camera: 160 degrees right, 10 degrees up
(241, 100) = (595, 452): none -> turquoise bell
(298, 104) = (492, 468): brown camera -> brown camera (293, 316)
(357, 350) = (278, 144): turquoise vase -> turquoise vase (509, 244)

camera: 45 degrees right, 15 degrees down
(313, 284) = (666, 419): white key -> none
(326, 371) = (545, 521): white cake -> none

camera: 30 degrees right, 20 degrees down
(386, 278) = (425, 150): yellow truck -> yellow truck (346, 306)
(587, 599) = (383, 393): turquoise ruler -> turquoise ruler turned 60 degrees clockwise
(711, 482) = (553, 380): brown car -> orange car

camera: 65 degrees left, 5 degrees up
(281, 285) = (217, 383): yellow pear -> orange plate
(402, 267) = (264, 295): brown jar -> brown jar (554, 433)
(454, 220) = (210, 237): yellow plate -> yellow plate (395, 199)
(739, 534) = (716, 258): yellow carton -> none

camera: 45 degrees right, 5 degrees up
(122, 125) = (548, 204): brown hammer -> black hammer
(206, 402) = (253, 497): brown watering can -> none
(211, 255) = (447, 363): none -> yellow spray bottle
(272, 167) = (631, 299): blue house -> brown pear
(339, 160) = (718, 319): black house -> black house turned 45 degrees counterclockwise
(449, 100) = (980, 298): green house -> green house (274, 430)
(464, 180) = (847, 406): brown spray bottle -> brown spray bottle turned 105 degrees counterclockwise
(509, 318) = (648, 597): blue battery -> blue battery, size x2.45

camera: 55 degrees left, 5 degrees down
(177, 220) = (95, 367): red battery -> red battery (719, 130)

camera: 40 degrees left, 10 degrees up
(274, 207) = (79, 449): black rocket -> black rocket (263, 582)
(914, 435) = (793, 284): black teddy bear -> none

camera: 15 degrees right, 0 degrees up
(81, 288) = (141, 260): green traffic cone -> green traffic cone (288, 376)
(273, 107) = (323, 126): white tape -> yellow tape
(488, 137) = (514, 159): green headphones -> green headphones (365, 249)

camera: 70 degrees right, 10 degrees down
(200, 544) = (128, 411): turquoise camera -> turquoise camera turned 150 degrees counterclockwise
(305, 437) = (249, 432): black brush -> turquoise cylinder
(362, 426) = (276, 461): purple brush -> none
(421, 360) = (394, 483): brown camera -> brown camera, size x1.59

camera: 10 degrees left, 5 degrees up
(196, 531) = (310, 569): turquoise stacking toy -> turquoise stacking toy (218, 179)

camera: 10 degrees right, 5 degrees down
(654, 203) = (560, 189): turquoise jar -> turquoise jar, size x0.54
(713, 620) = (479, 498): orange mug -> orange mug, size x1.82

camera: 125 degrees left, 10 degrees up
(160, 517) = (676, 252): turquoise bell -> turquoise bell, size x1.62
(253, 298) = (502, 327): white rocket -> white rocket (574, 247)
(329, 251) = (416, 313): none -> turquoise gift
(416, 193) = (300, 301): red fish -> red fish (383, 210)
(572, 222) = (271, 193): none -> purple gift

○ ○ ○ ○ ○ ○ ○

§ TASK DETAILS:
Where the line holding "(357, 350) = (278, 144): turquoise" appears in the listing above, start reproducing exactly, and end with the line holding "camera: 45 degrees right, 5 degrees up".

§ RESULT OF THIS EXERCISE:
(357, 350) = (278, 144): turquoise vase -> turquoise vase (509, 244)

camera: 45 degrees right, 15 degrees down
(313, 284) = (666, 419): white key -> none
(326, 371) = (545, 521): white cake -> none

camera: 30 degrees right, 20 degrees down
(386, 278) = (425, 150): yellow truck -> yellow truck (346, 306)
(587, 599) = (383, 393): turquoise ruler -> turquoise ruler turned 60 degrees clockwise
(711, 482) = (553, 380): brown car -> orange car

camera: 65 degrees left, 5 degrees up
(281, 285) = (217, 383): yellow pear -> orange plate
(402, 267) = (264, 295): brown jar -> brown jar (554, 433)
(454, 220) = (210, 237): yellow plate -> yellow plate (395, 199)
(739, 534) = (716, 258): yellow carton -> none

camera: 45 degrees right, 5 degrees up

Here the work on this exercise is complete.